=== Section Start ===

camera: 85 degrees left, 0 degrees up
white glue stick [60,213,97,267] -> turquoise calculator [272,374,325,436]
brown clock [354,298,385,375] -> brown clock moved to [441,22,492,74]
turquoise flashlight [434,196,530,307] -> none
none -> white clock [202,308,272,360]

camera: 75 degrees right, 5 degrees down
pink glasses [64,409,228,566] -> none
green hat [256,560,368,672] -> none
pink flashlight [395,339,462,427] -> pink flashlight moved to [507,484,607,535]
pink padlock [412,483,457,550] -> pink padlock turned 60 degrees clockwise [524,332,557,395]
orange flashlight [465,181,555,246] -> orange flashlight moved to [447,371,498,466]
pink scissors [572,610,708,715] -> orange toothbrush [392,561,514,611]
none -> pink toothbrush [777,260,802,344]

=== Section End ===

■ TO DO: Starting at the first line of the data above, please restate word for word every line up to and including the one that holds "green hat [256,560,368,672] -> none", and add nothing else.

■ SOLVED PROBLEM:
camera: 85 degrees left, 0 degrees up
white glue stick [60,213,97,267] -> turquoise calculator [272,374,325,436]
brown clock [354,298,385,375] -> brown clock moved to [441,22,492,74]
turquoise flashlight [434,196,530,307] -> none
none -> white clock [202,308,272,360]

camera: 75 degrees right, 5 degrees down
pink glasses [64,409,228,566] -> none
green hat [256,560,368,672] -> none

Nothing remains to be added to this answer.